**TRY IT**
Down to the last line, print the data that follows exactly, without its pictures.

**EXTRACTED MATERIAL**
- - - - -
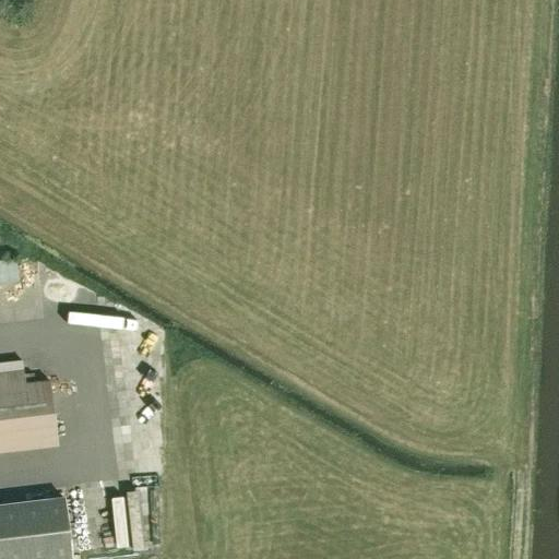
[(25,280),(34,280),(33,254),(24,254),(25,280)]
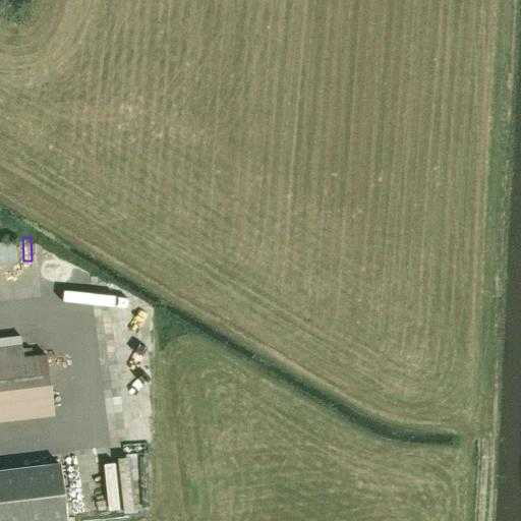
[(19,243),(0,242),(0,262),(19,262),(19,243)]
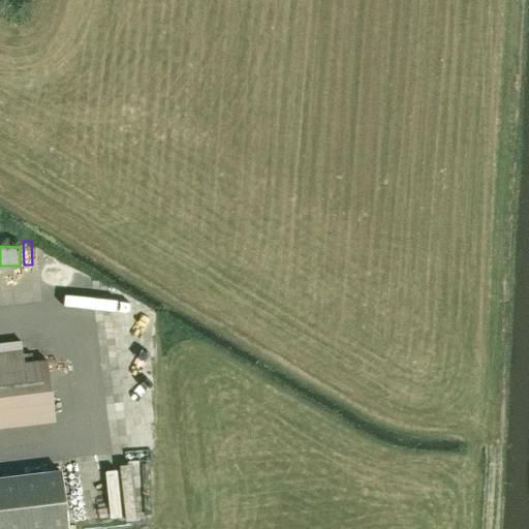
[(127,345),(125,319),(115,320),(114,297),(88,298),(90,347),(127,345)]
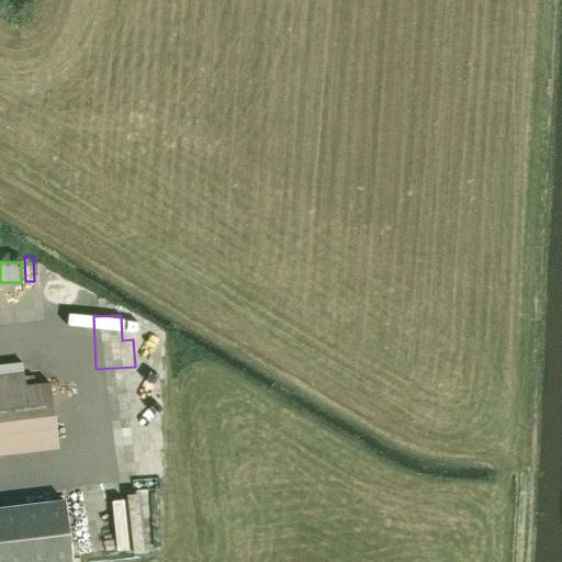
[(43,383),(41,364),(25,367),(25,372),(0,374),(0,454),(58,448),(51,382),(43,383)]
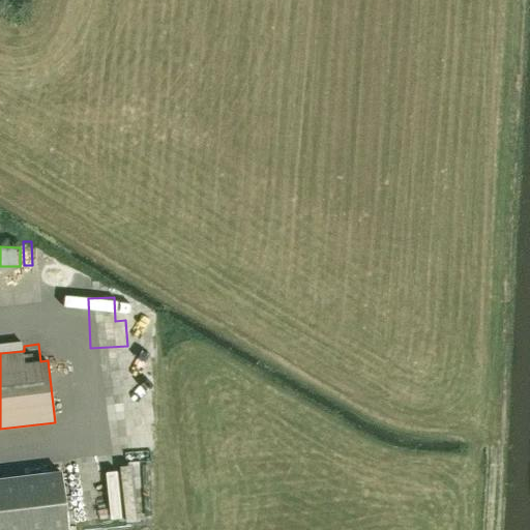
[(0,529),(68,529),(61,471),(0,478),(0,529)]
- - - - -
**ANSWER FOR THE TASK**
[(25,280),(34,280),(33,254),(24,254),(25,280)]
[(19,243),(0,242),(0,262),(19,262),(19,243)]
[(127,345),(125,319),(115,320),(114,297),(88,298),(90,347),(127,345)]
[(43,383),(41,364),(25,367),(25,372),(0,374),(0,454),(58,448),(51,382),(43,383)]
[(0,529),(68,529),(61,471),(0,478),(0,529)]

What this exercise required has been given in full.